**TASK**
Search the data below for "degrees"; list each line that holds it.

(EXERCISE INPUT)

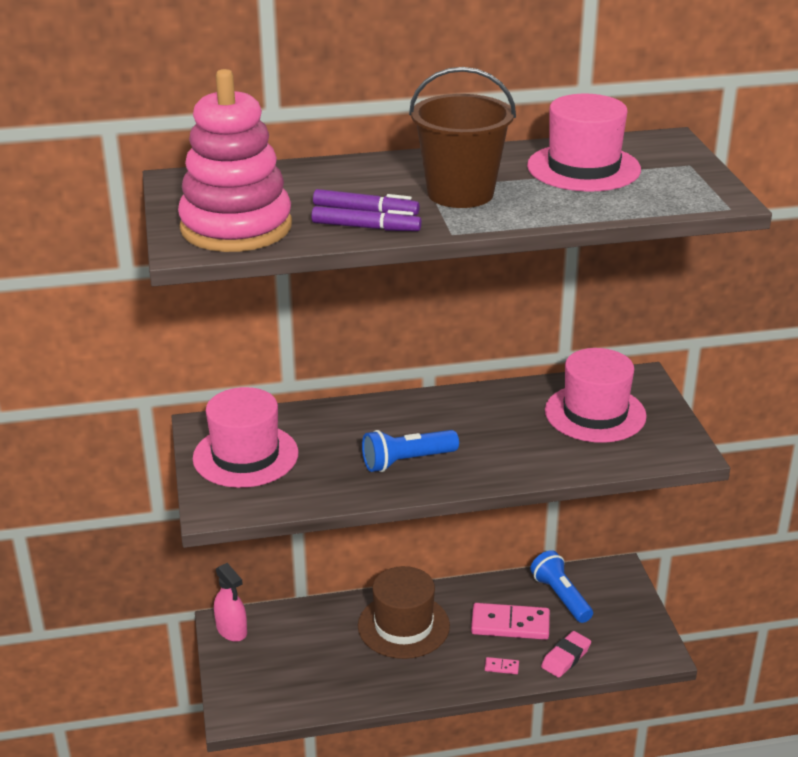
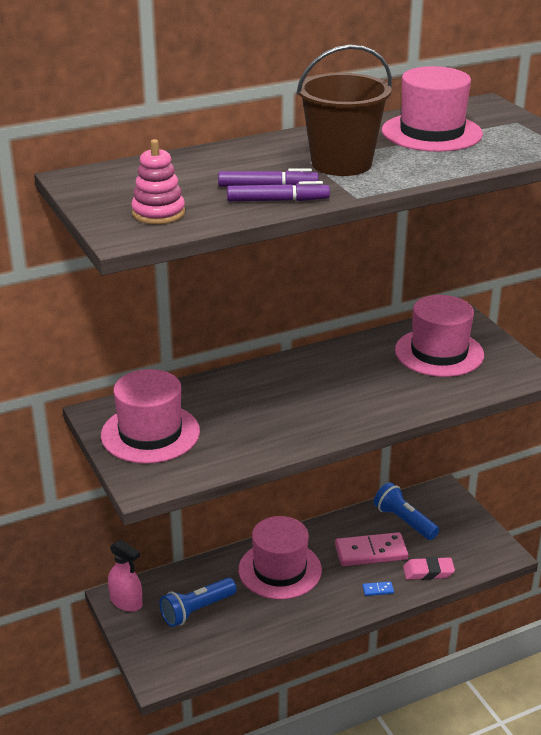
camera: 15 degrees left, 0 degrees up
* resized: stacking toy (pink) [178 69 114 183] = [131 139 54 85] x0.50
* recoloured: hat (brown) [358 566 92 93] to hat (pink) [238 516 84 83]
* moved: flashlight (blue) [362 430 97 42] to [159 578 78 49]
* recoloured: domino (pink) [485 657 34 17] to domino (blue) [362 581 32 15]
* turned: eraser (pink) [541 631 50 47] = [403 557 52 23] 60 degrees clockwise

(End EXERCISE INPUT)

**RESPONSE**
camera: 15 degrees left, 0 degrees up
* turned: eraser (pink) [541 631 50 47] = [403 557 52 23] 60 degrees clockwise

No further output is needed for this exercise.